[The data]
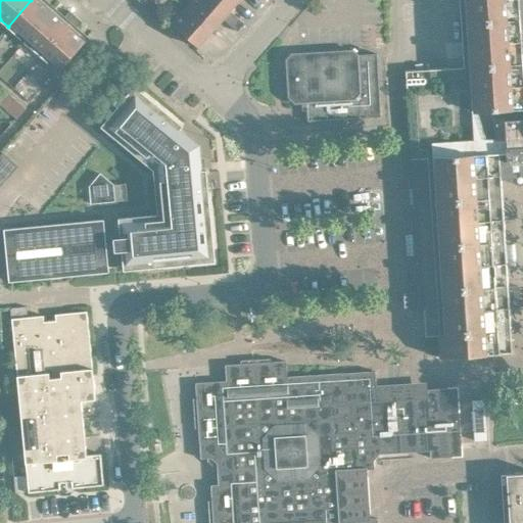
[(31,0),(8,27),(58,72),(73,54),(78,58),(90,44),(75,31),(83,21),(77,15),(70,10),(61,19),(41,2),(42,0),(31,0)]
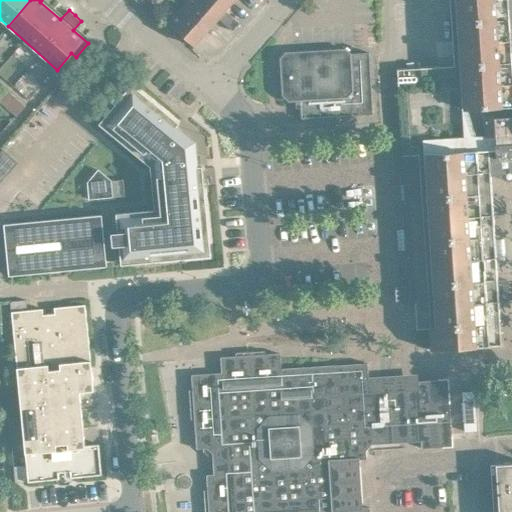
[(140,0),(139,2),(148,10),(153,4),(148,0),(140,0)]
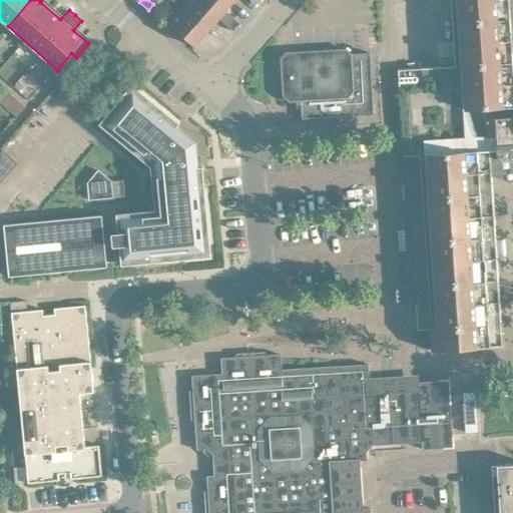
[(206,0),(188,0),(183,6),(209,29),(219,18),(222,14),(206,0)]
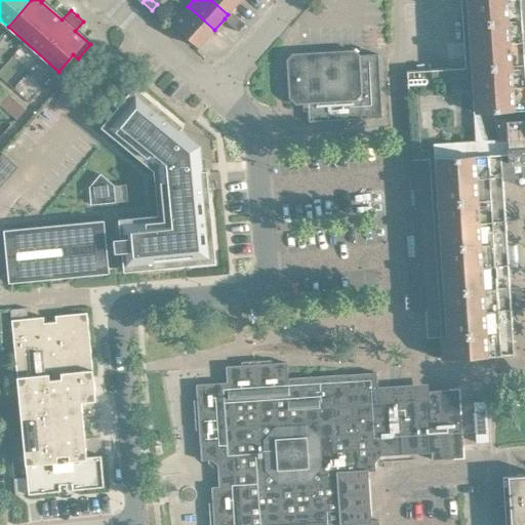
[(211,0),(228,14),(225,18),(232,25),(238,16),(232,10),(240,0),(211,0)]
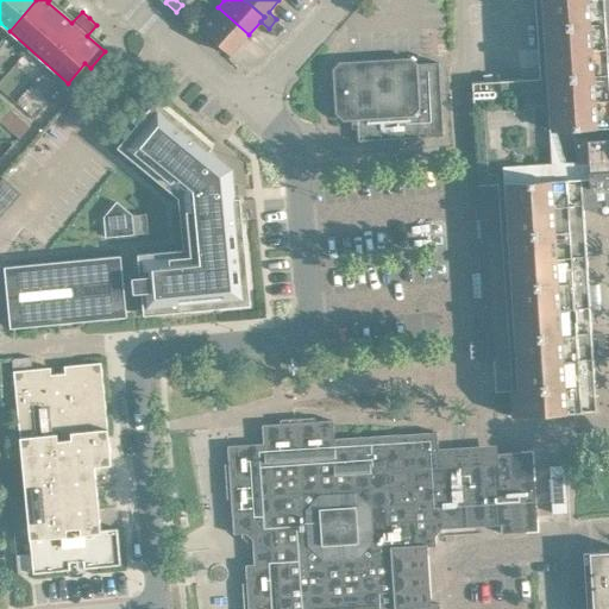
[(534,0),(540,76),(472,81),(476,148),(546,143),(577,142),(578,162),(582,162),(594,161),(592,140),(608,138),(608,64),(604,0),(534,0)]
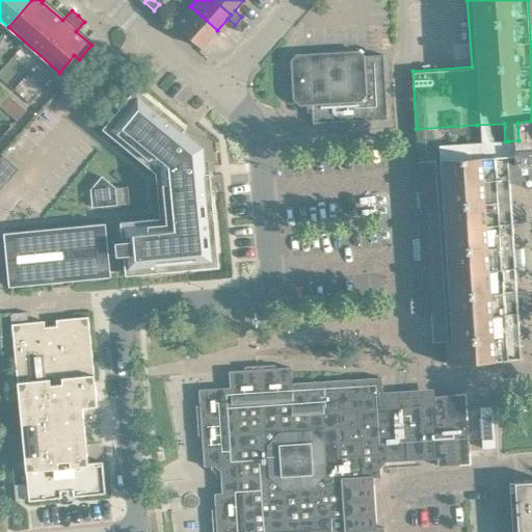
[(217,30),(190,6),(176,23),(203,47),(217,30)]
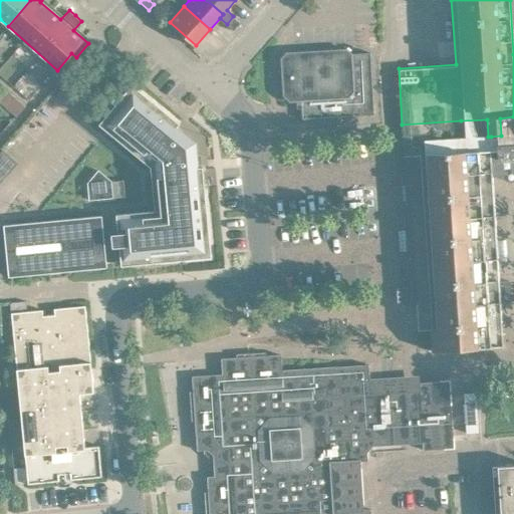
[(233,16),(227,24),(234,30),(241,22),(233,16)]
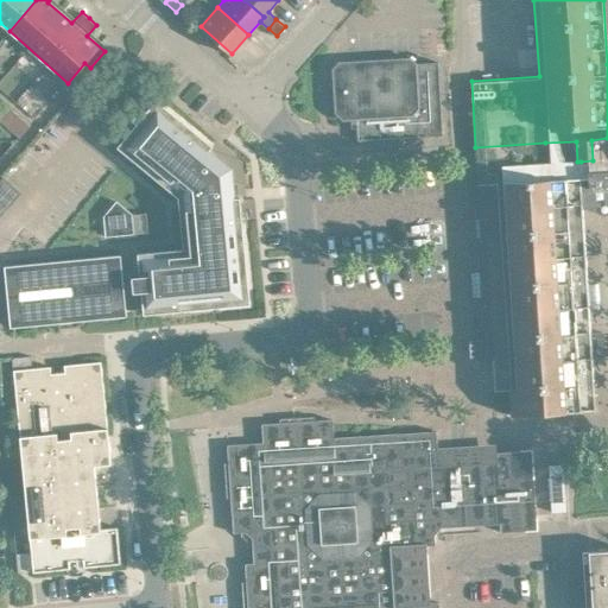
[(375,139),(443,135),(439,62),(416,63),(410,57),(380,59),(348,61),(340,61),(333,69),(336,113),(343,119),(356,118),(358,140),(375,139)]
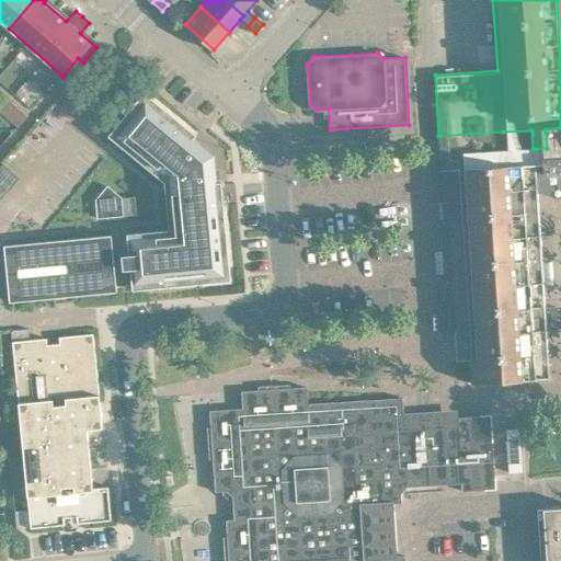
[(196,134),(145,91),(109,135),(164,182),(169,229),(127,233),(129,255),(114,256),(112,235),(4,244),(10,301),(117,292),(117,285),(133,283),(133,289),(231,279),(222,182),(216,183),(213,157),(193,139),(196,134)]
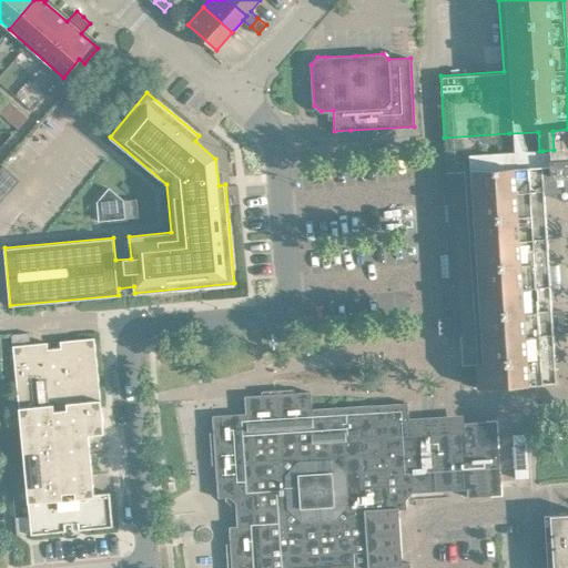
[(0,103),(0,110),(19,128),(28,117),(6,98),(0,103)]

[Instructions to follow] Your task is to set down the records shown above exactly, minus any pictures.

[The answer]
[(31,0),(8,27),(58,72),(73,54),(78,58),(90,44),(75,31),(83,21),(77,15),(70,10),(61,19),(41,2),(42,0),(31,0)]
[(140,0),(139,2),(148,10),(153,4),(148,0),(140,0)]
[(206,0),(188,0),(183,6),(209,29),(219,18),(222,14),(206,0)]
[(211,0),(228,14),(225,18),(232,25),(238,16),(232,10),(240,0),(211,0)]
[(534,0),(540,76),(472,81),(476,148),(546,143),(577,142),(578,162),(582,162),(594,161),(592,140),(608,138),(608,64),(604,0),(534,0)]
[(217,30),(190,6),(176,23),(203,47),(217,30)]
[(233,16),(227,24),(234,30),(241,22),(233,16)]
[(375,139),(443,135),(439,62),(416,63),(410,57),(380,59),(348,61),(340,61),(333,69),(336,113),(343,119),(356,118),(358,140),(375,139)]
[(196,134),(145,91),(109,135),(164,182),(169,229),(127,233),(129,255),(114,256),(112,235),(4,244),(10,301),(117,292),(117,285),(133,283),(133,289),(231,279),(222,182),(216,183),(213,157),(193,139),(196,134)]
[(0,103),(0,110),(19,128),(28,117),(6,98),(0,103)]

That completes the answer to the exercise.